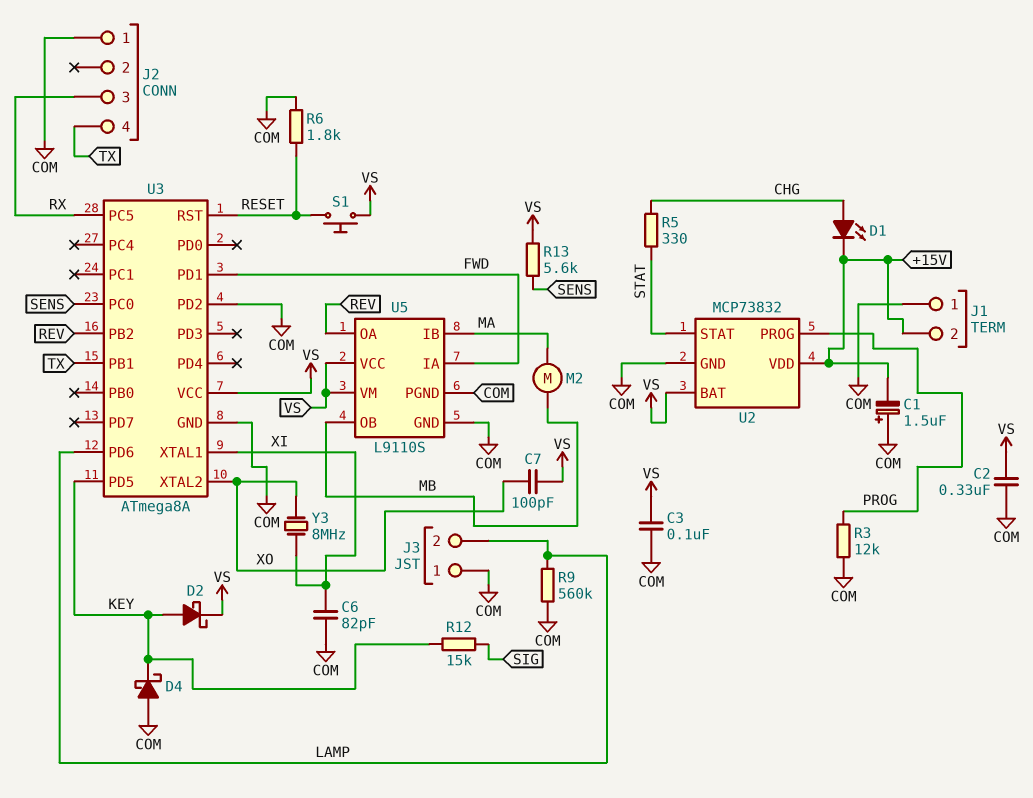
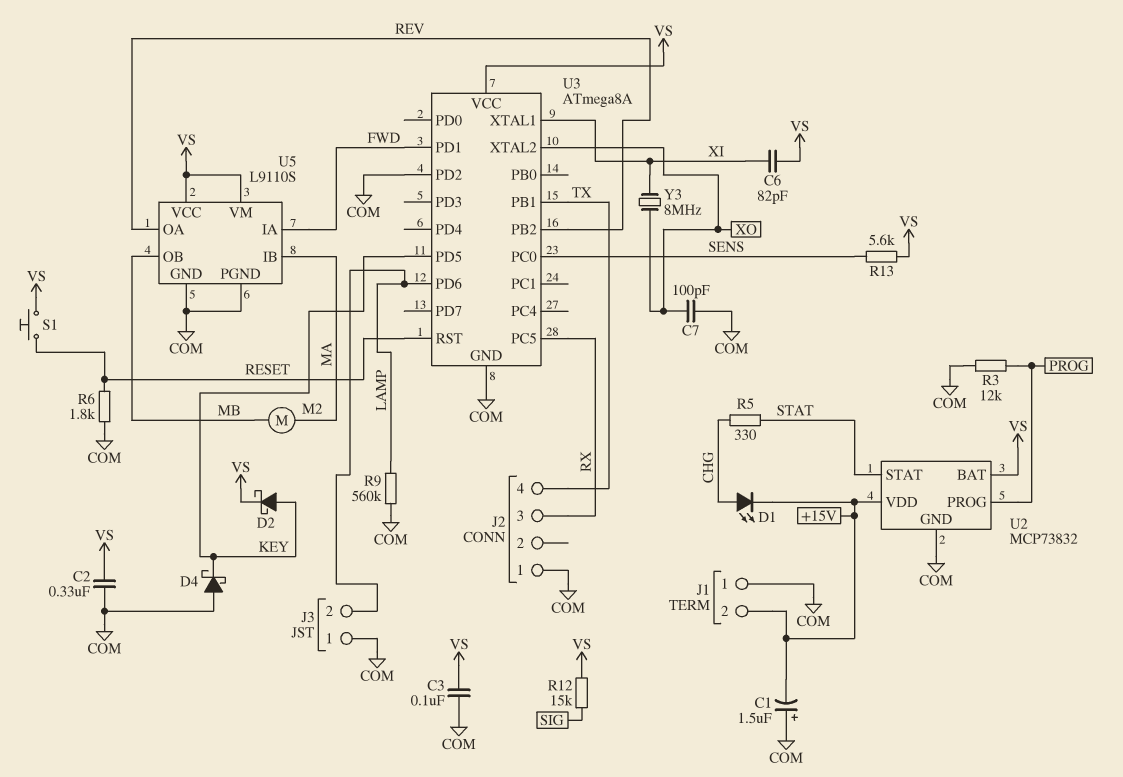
C6: 82pF (COM, XI) -> 82pF (VS, XI)
C7: 100pF (VS, XO) -> 100pF (COM, XO)
R12: 15k (KEY, SIG) -> 15k (SIG, VS)

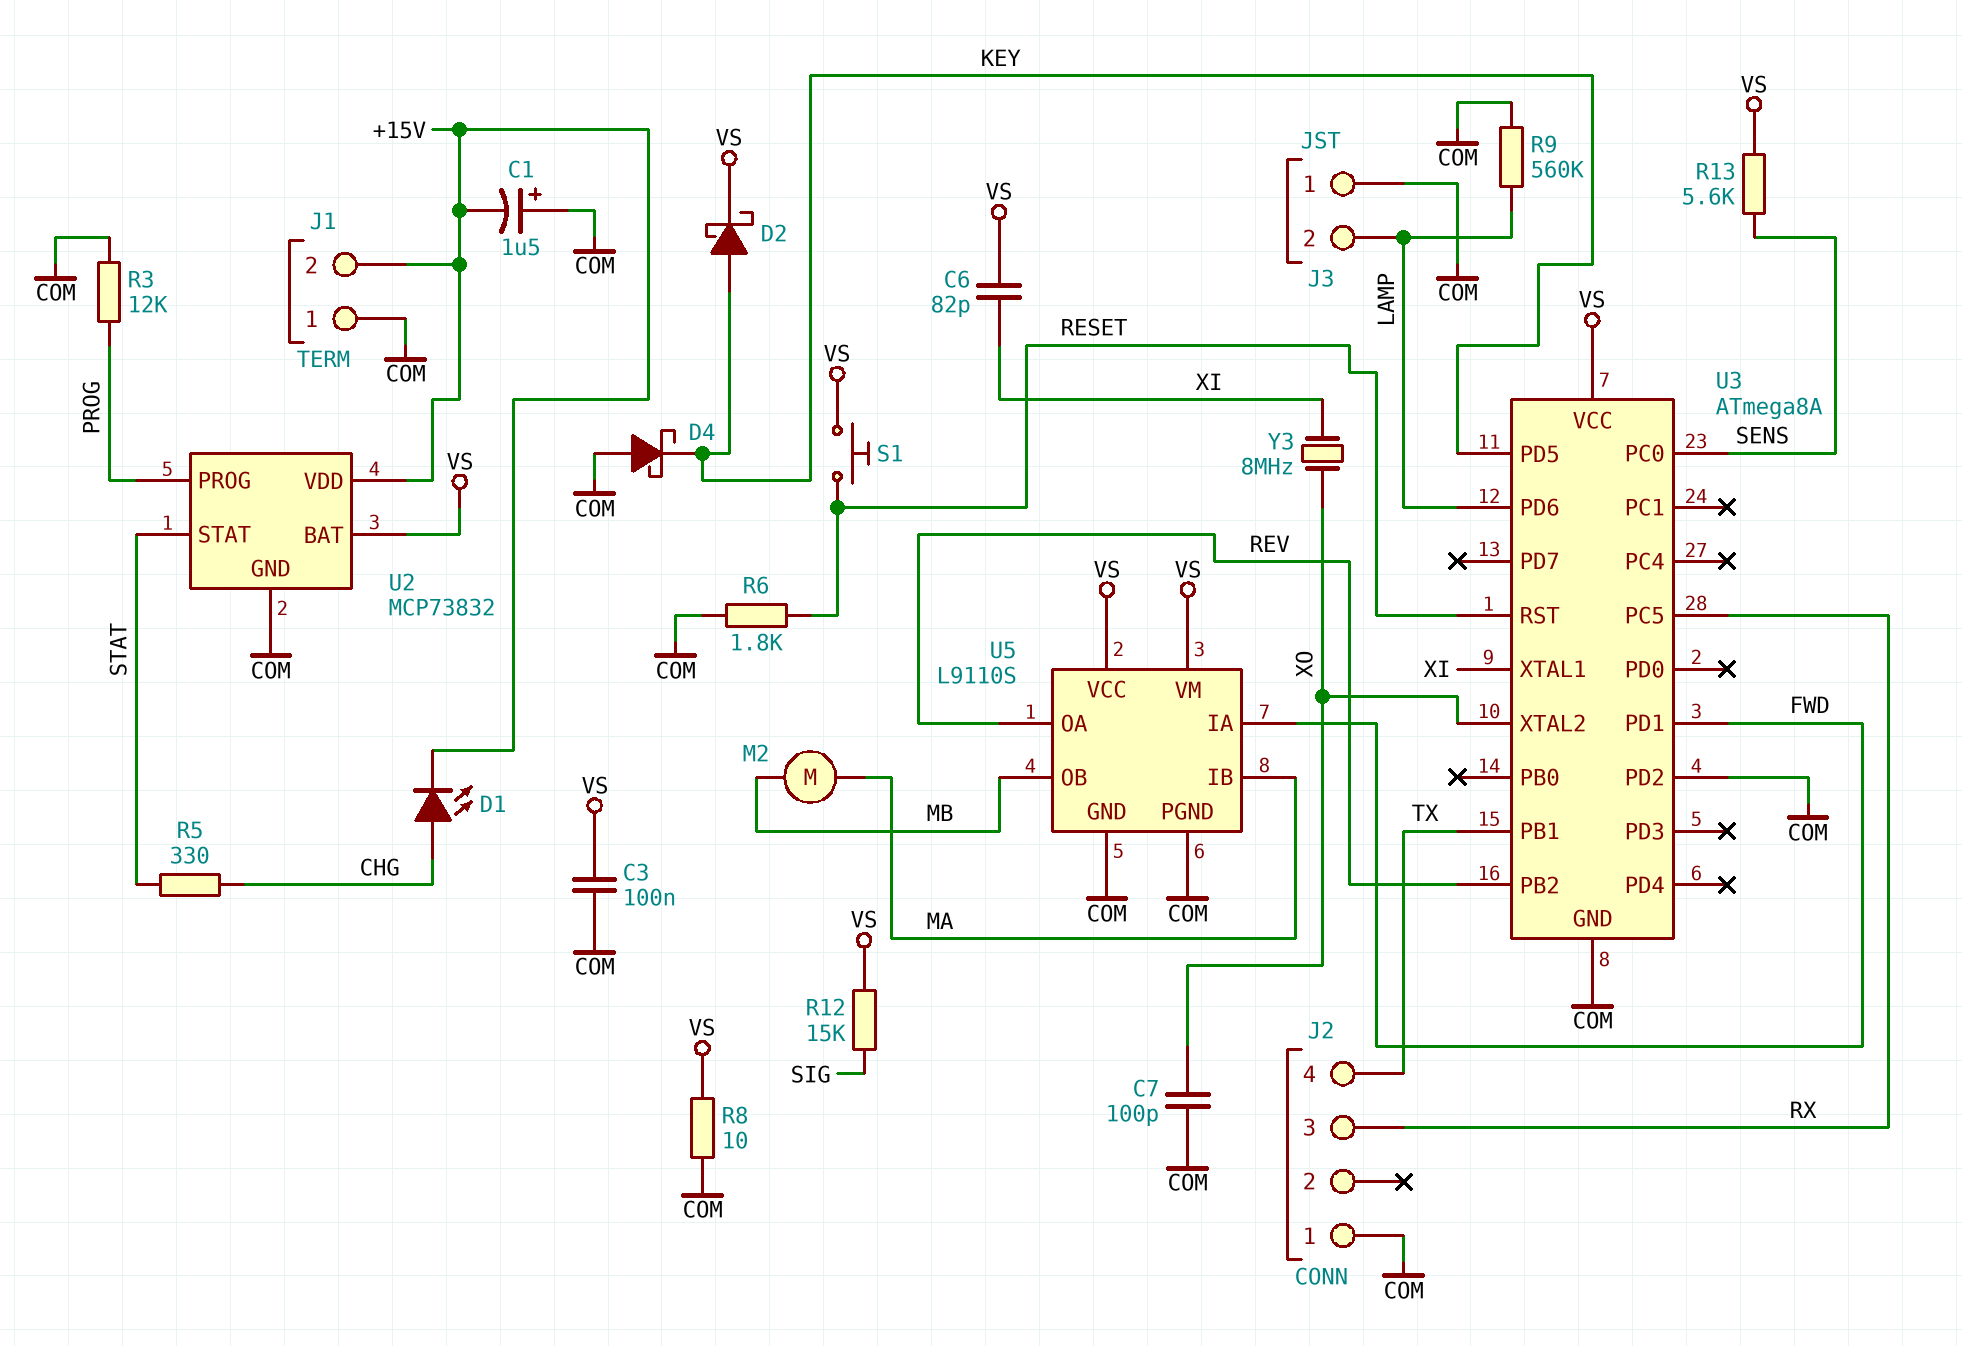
C2: 330nF (COM, VS) -> none
R8: none -> 10 (COM, VS)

**Work instructions:** Give back the entire listing verbatim, without the pictures.

**Output of the task:**
C6: 82pF (COM, XI) -> 82pF (VS, XI)
C7: 100pF (VS, XO) -> 100pF (COM, XO)
R12: 15k (KEY, SIG) -> 15k (SIG, VS)

C2: 330nF (COM, VS) -> none
R8: none -> 10 (COM, VS)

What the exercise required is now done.